What is needed: Look below for the line containing "camera: 90 degrees right, 25 degrees up"; from there, print each line exactly up to and including the line containing "taza [turquesa] 215,509,291,579", and stop.

The data:
————————
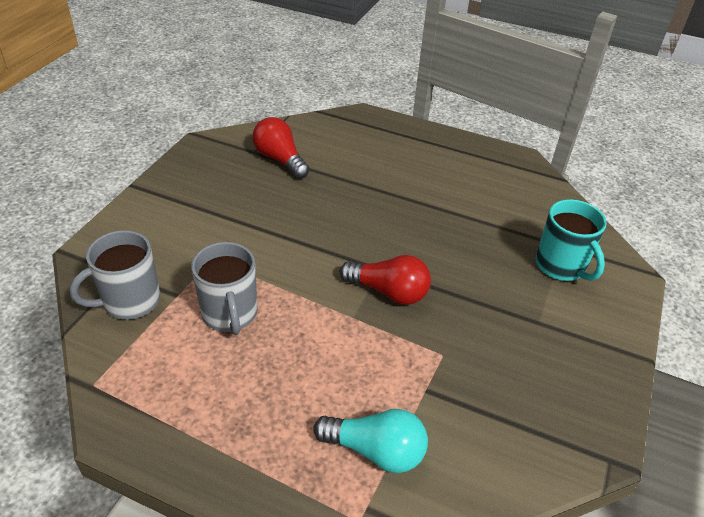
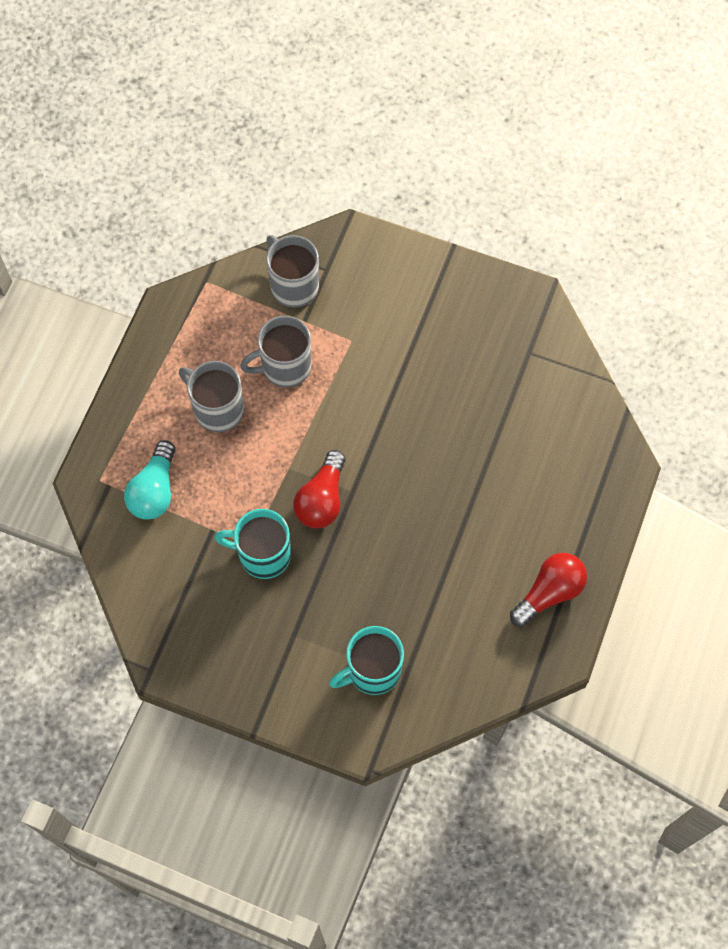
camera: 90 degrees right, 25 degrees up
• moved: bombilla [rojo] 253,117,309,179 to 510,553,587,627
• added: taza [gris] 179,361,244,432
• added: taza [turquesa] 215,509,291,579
————————
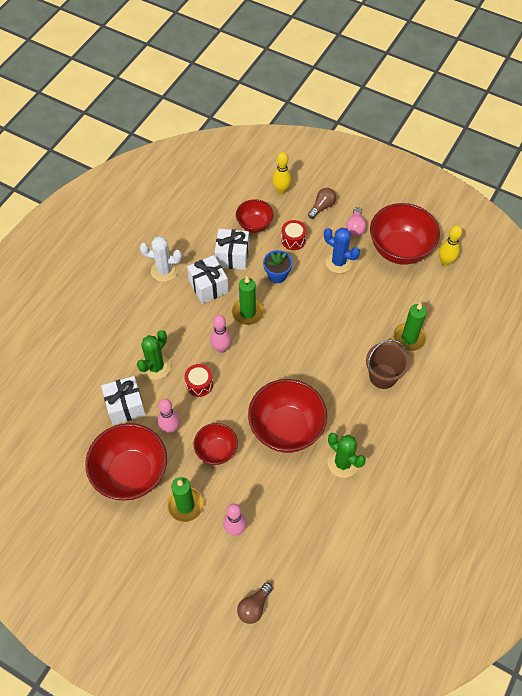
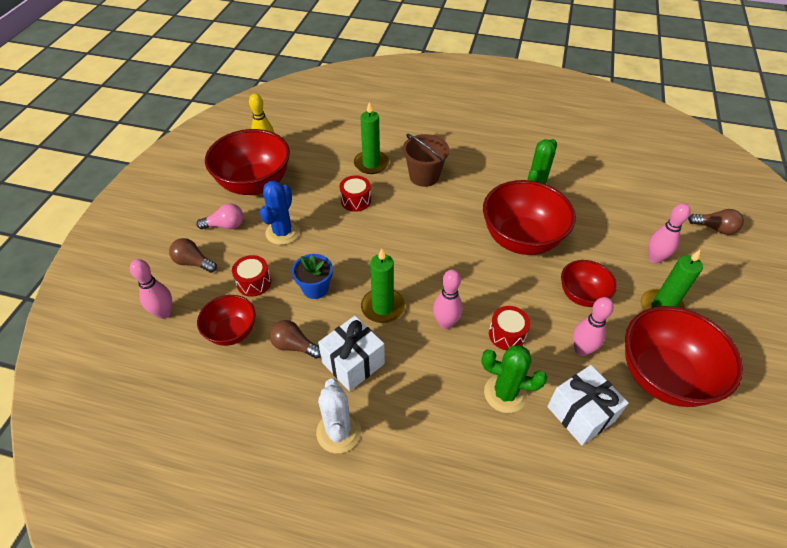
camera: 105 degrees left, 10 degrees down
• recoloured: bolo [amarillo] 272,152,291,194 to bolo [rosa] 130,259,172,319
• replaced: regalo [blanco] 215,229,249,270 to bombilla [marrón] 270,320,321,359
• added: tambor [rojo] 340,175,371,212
————————
Reply to the task:
camera: 90 degrees right, 25 degrees up
• moved: bombilla [rojo] 253,117,309,179 to 510,553,587,627
• added: taza [gris] 179,361,244,432
• added: taza [turquesa] 215,509,291,579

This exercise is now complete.